Give the records again exactly as written. Leave out the pictures.

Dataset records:
+++

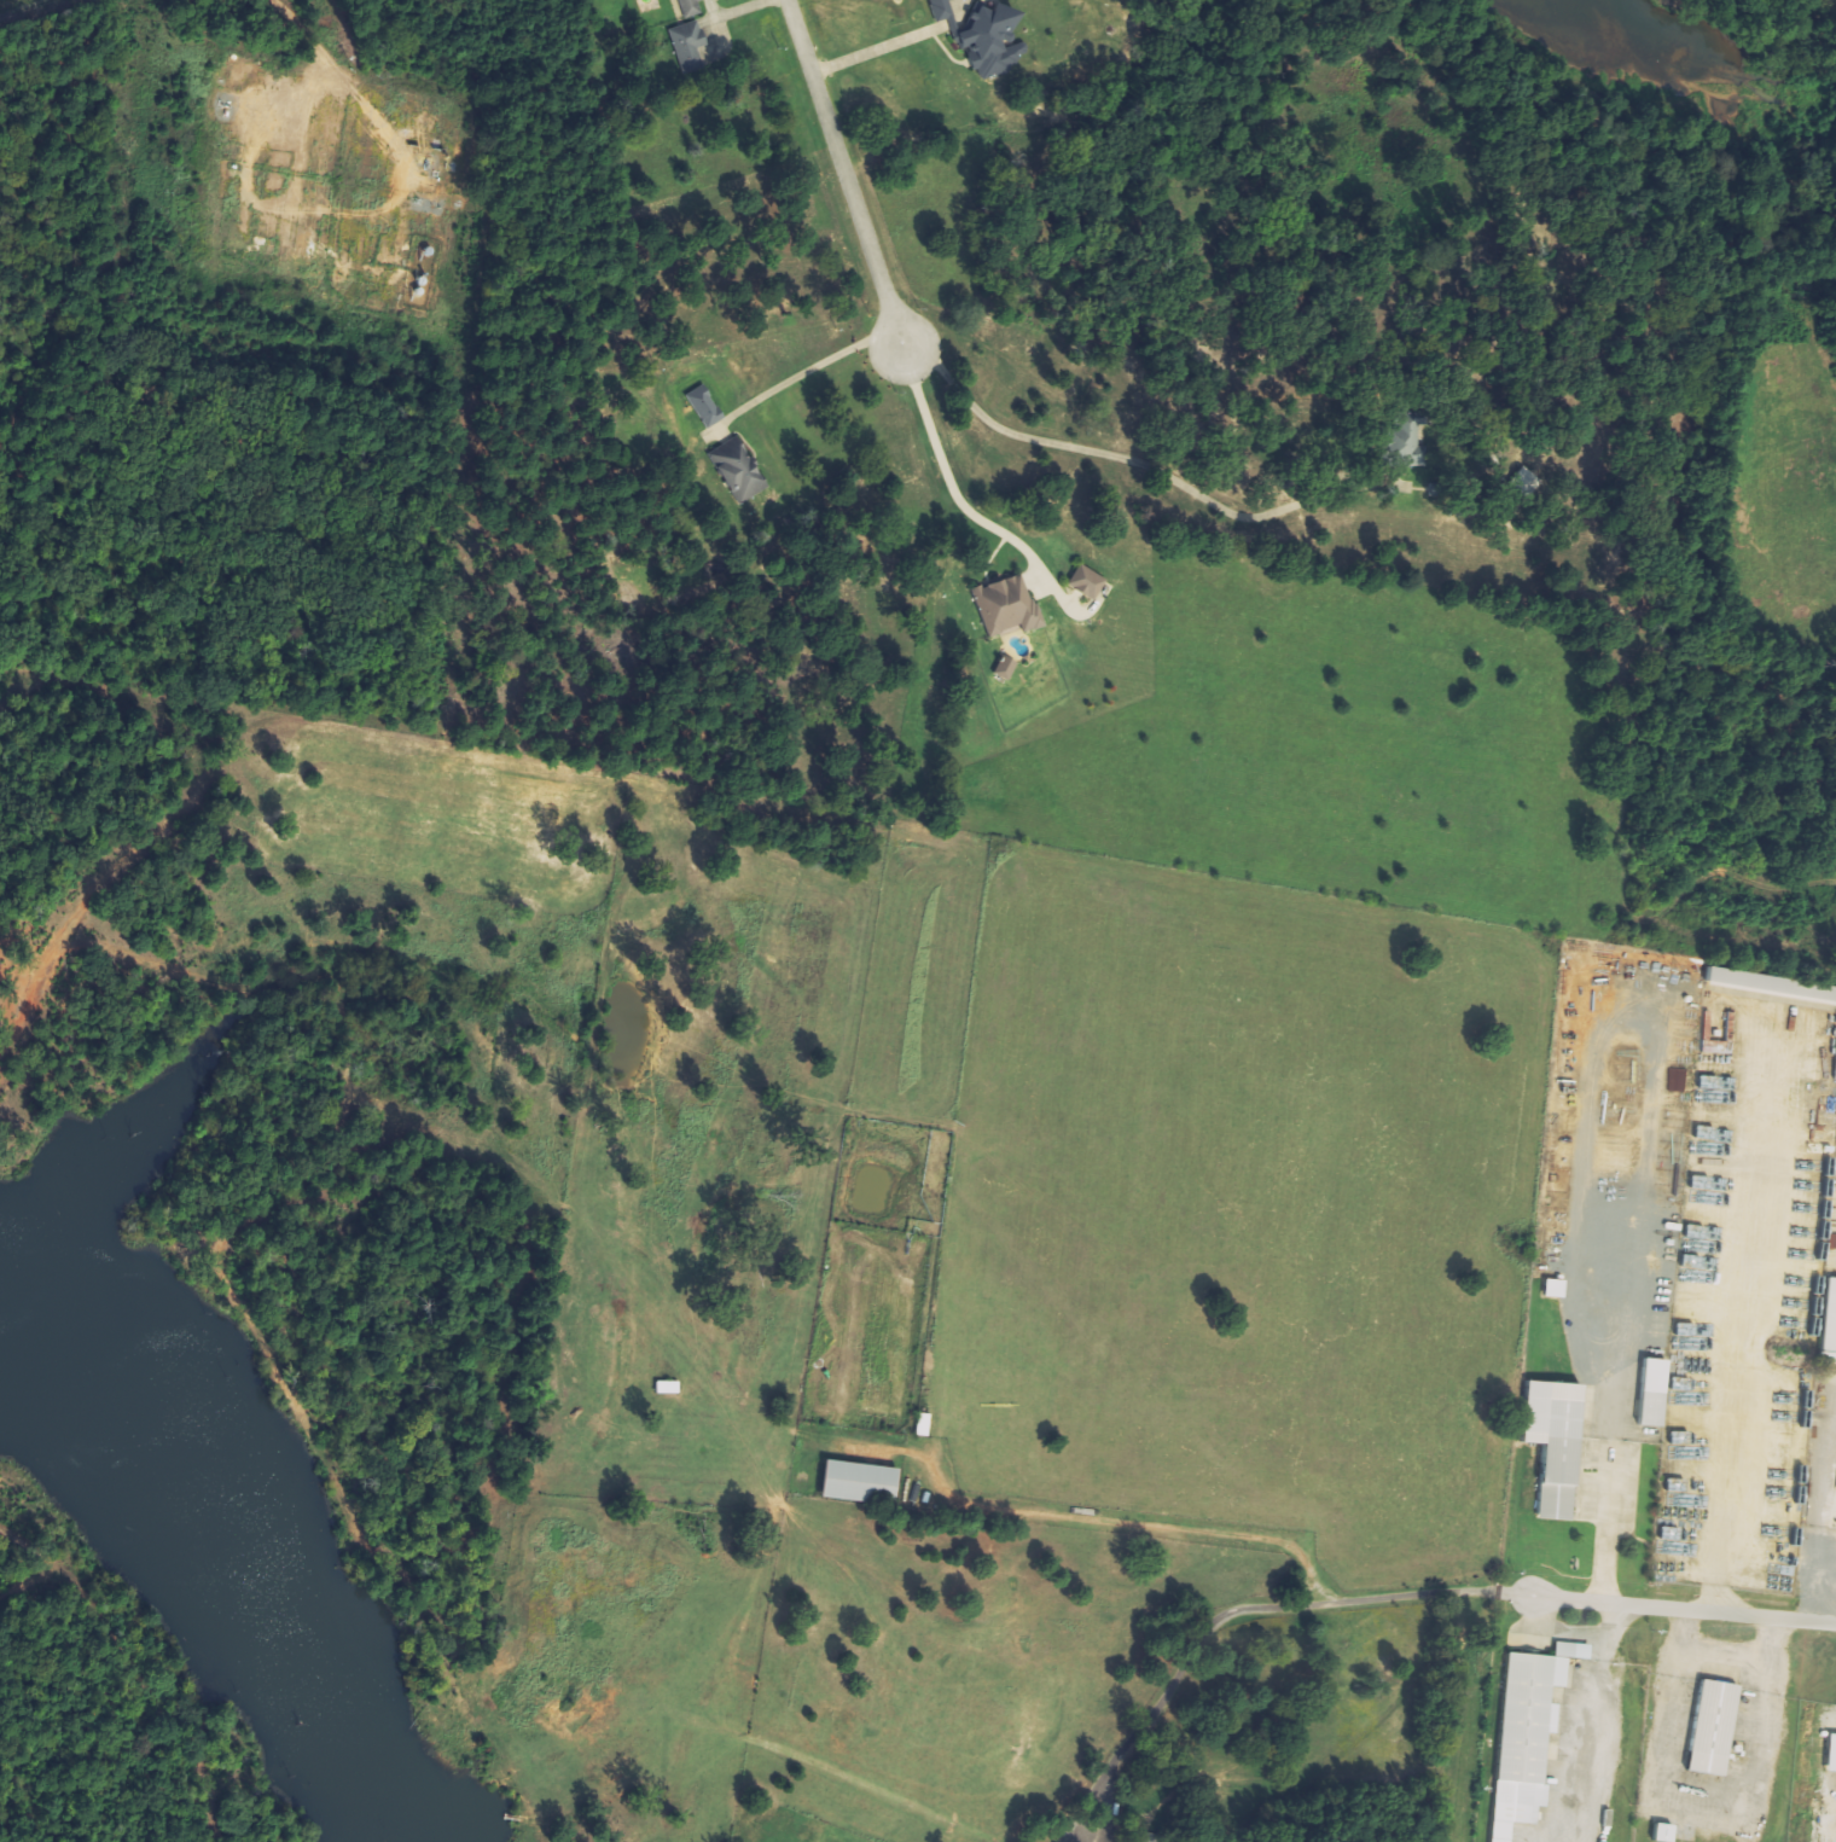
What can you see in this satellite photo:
building: (688, 7)
building: (941, 9)
building: (988, 40)
building: (685, 45)
road: (845, 174)
building: (702, 405)
building: (1399, 441)
road: (946, 467)
building: (735, 470)
building: (1089, 582)
building: (1009, 606)
building: (1008, 668)
building: (1772, 984)
building: (1678, 1080)
building: (1832, 1319)
building: (664, 1386)
building: (1651, 1391)
building: (926, 1425)
building: (1552, 1439)
building: (857, 1482)
road: (1196, 1531)
road: (1684, 1610)
road: (1170, 1690)
road: (1456, 1711)
building: (1710, 1725)
building: (1523, 1737)
road: (875, 1789)
building: (1138, 1837)

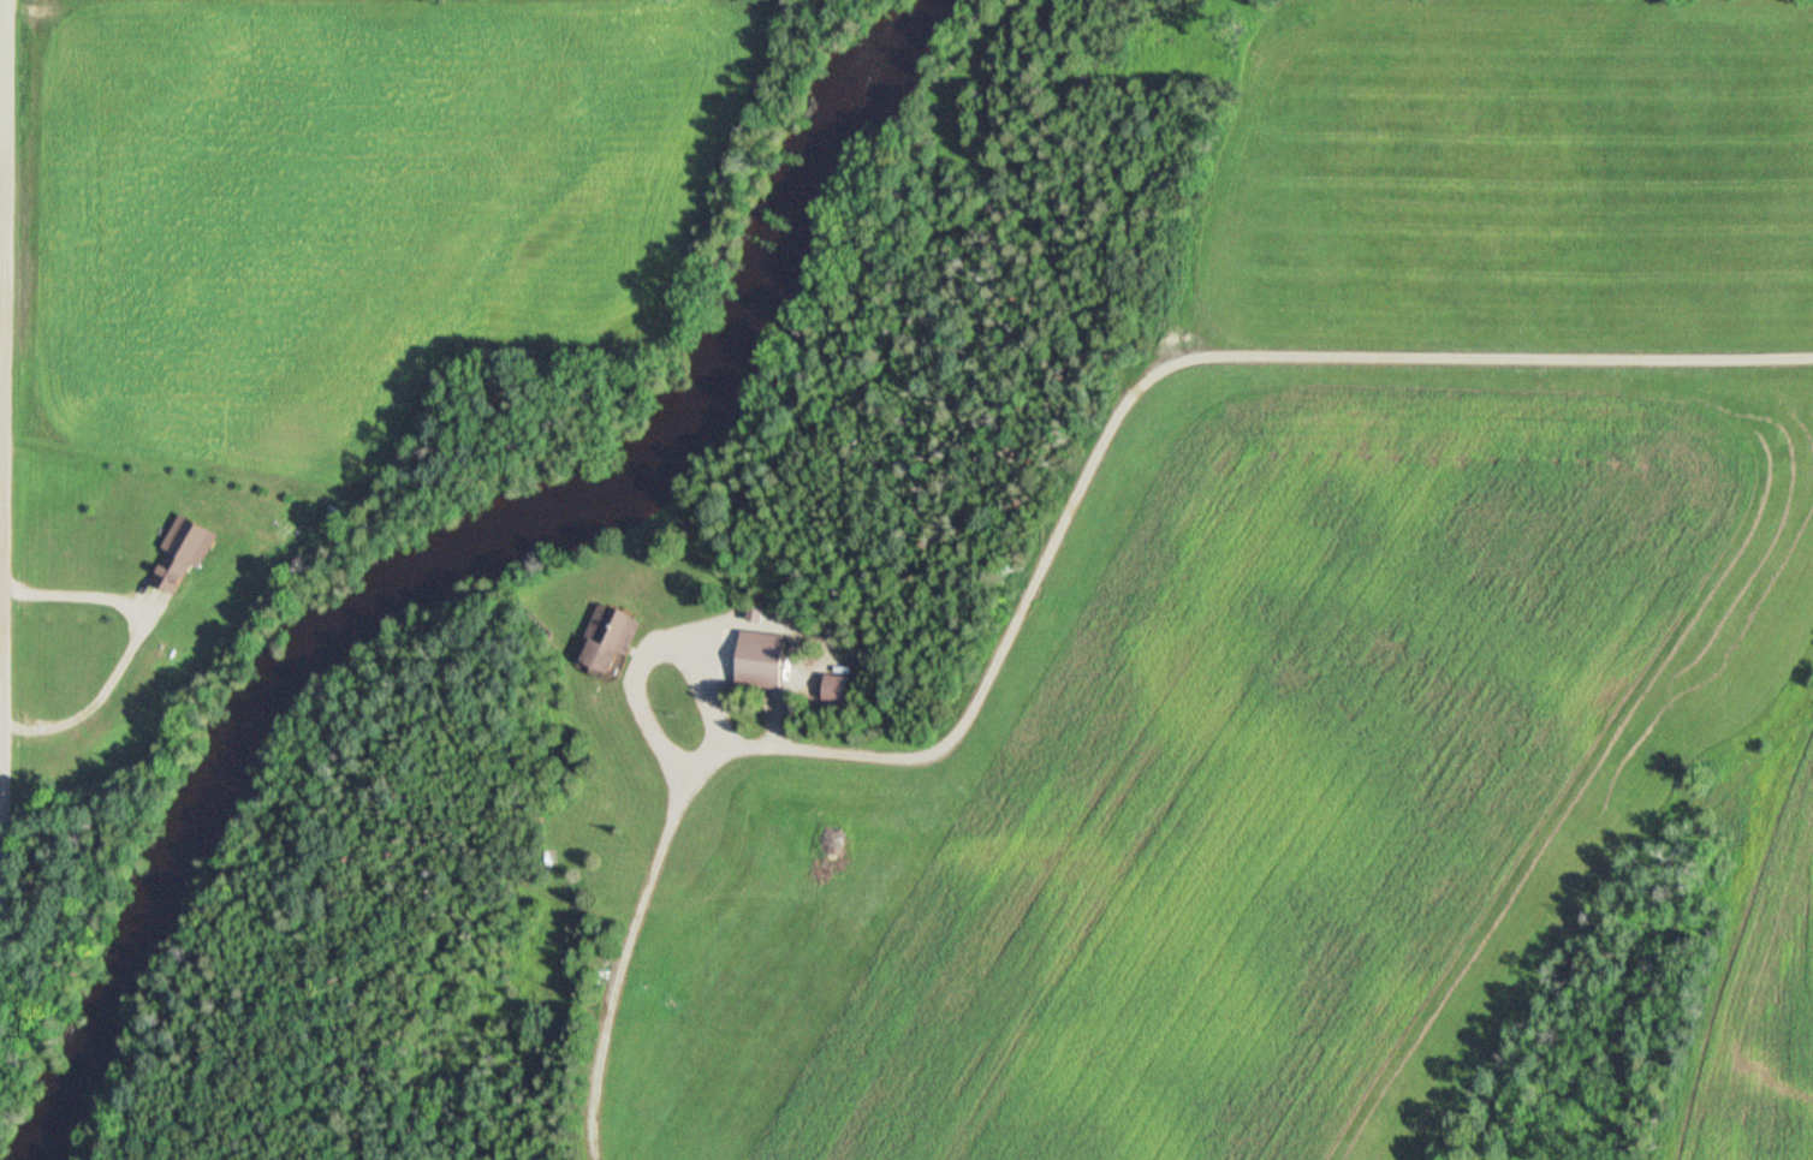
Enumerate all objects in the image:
road: (1, 150)
building: (191, 545)
river: (455, 567)
road: (1050, 567)
road: (74, 595)
building: (763, 611)
road: (712, 628)
building: (617, 634)
building: (768, 656)
building: (846, 689)
road: (100, 691)
road: (715, 692)

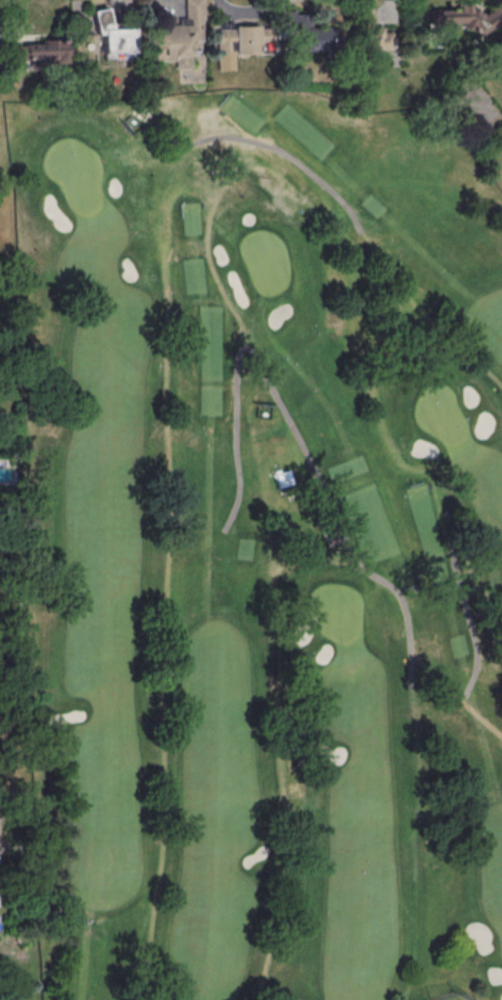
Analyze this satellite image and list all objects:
building: (467, 20)
building: (116, 33)
building: (349, 36)
building: (180, 39)
building: (241, 41)
building: (47, 51)
park: (75, 174)
park: (265, 262)
park: (440, 415)
park: (259, 548)
park: (338, 611)

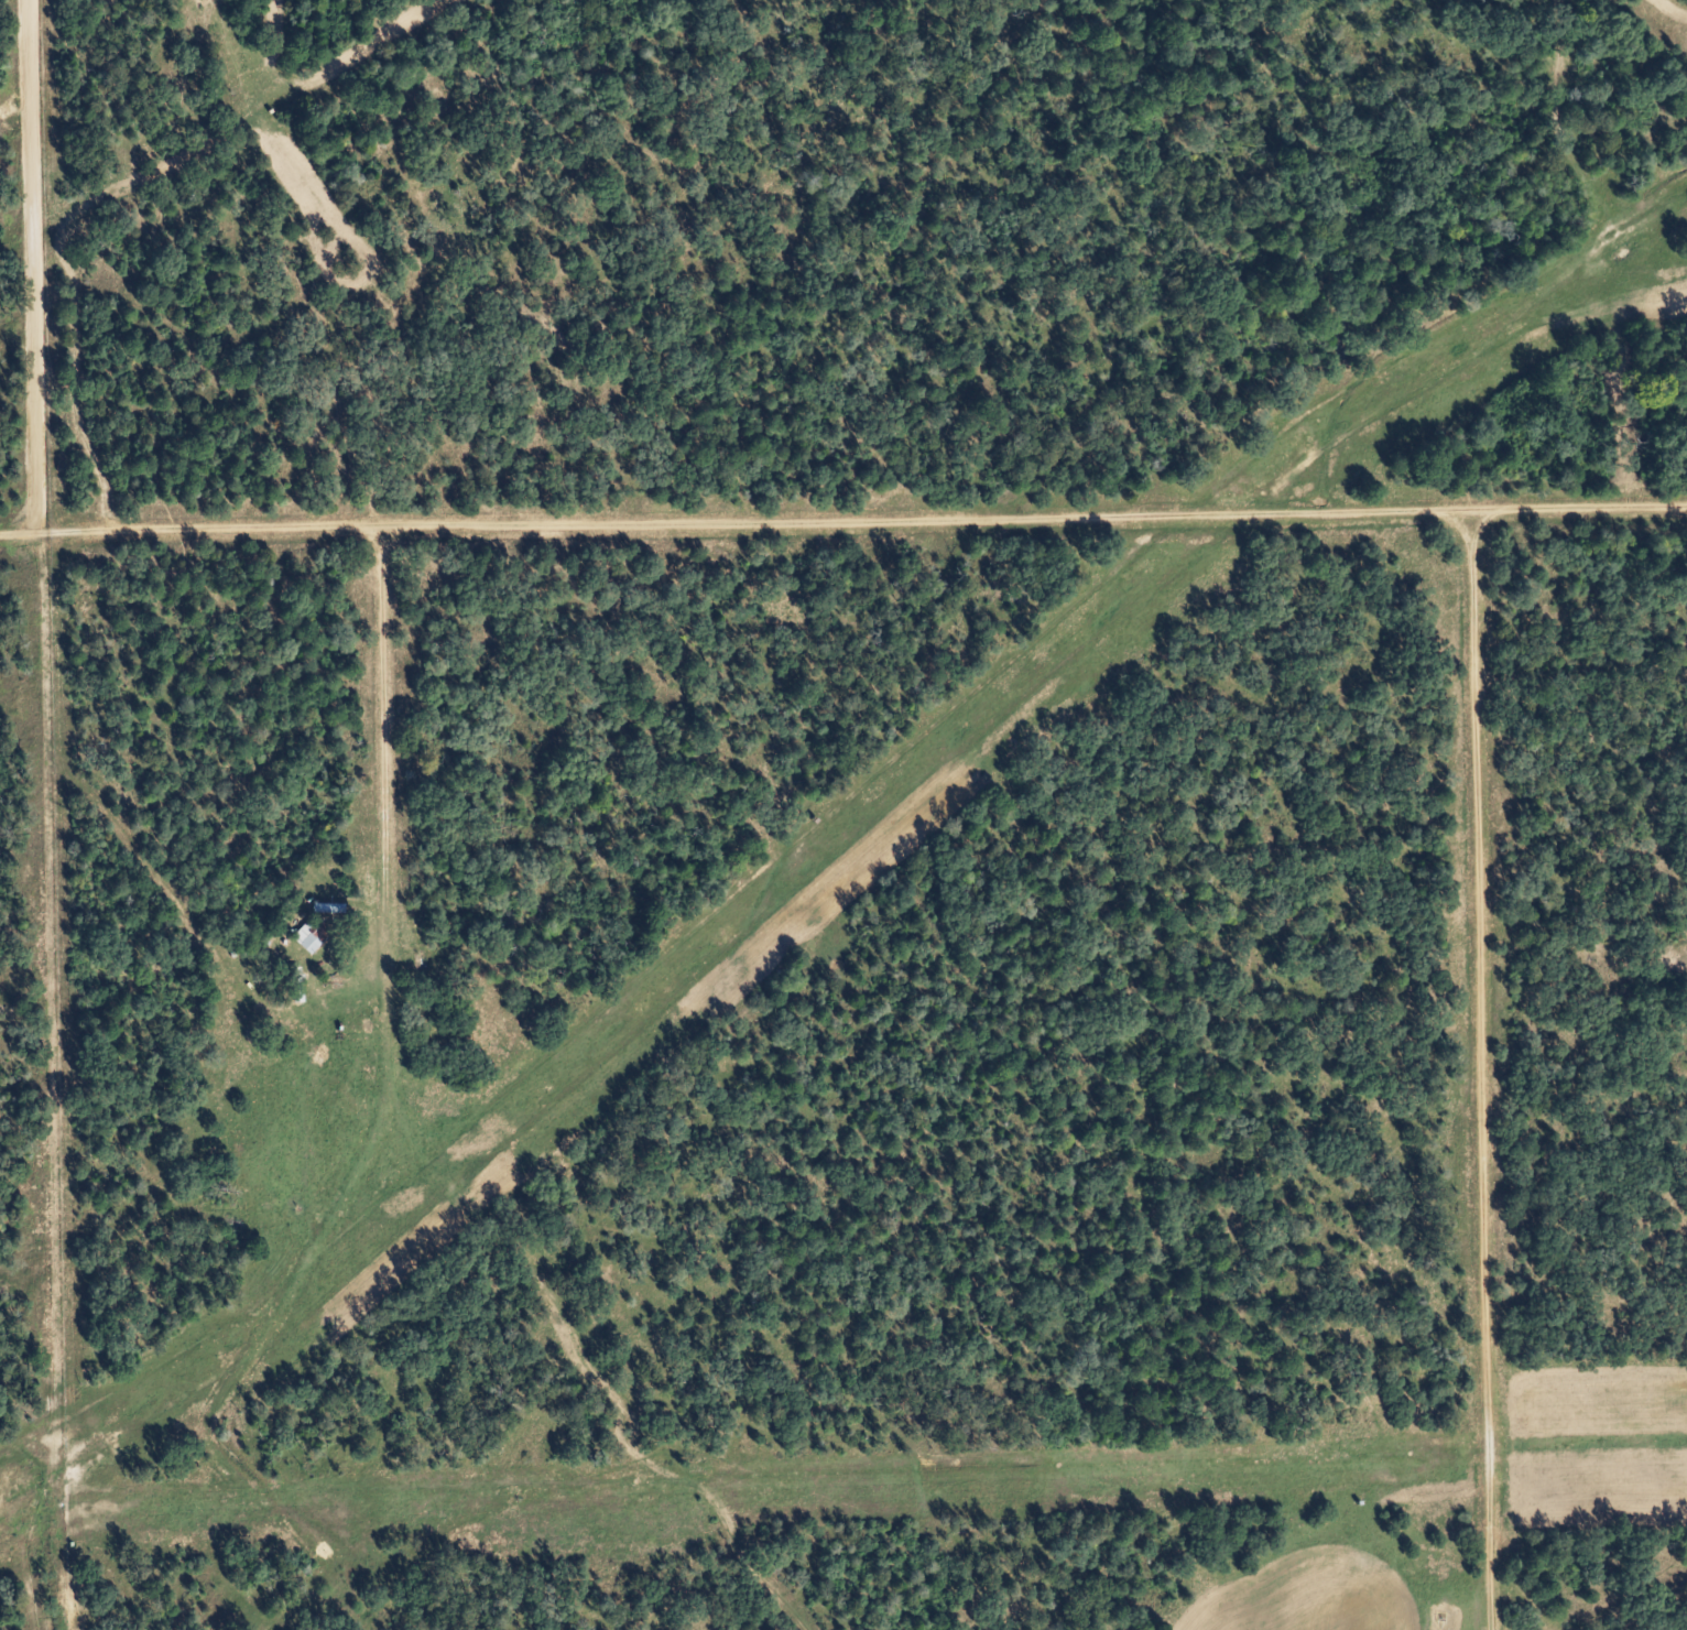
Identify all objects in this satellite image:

+++

#### The completed task
What can you see in this satellite photo:
building: (688, 7)
building: (941, 9)
building: (988, 40)
building: (685, 45)
road: (845, 174)
building: (702, 405)
building: (1399, 441)
road: (946, 467)
building: (735, 470)
building: (1089, 582)
building: (1009, 606)
building: (1008, 668)
building: (1772, 984)
building: (1678, 1080)
building: (1832, 1319)
building: (664, 1386)
building: (1651, 1391)
building: (926, 1425)
building: (1552, 1439)
building: (857, 1482)
road: (1196, 1531)
road: (1684, 1610)
road: (1170, 1690)
road: (1456, 1711)
building: (1710, 1725)
building: (1523, 1737)
road: (875, 1789)
building: (1138, 1837)

Enumerate all objects in the image:
road: (1, 150)
building: (191, 545)
river: (455, 567)
road: (1050, 567)
road: (74, 595)
building: (763, 611)
road: (712, 628)
building: (617, 634)
building: (768, 656)
building: (846, 689)
road: (100, 691)
road: (715, 692)

Analyze this satellite image and list all objects:
building: (467, 20)
building: (116, 33)
building: (349, 36)
building: (180, 39)
building: (241, 41)
building: (47, 51)
park: (75, 174)
park: (265, 262)
park: (440, 415)
park: (259, 548)
park: (338, 611)

Identify all objects in this satellite image:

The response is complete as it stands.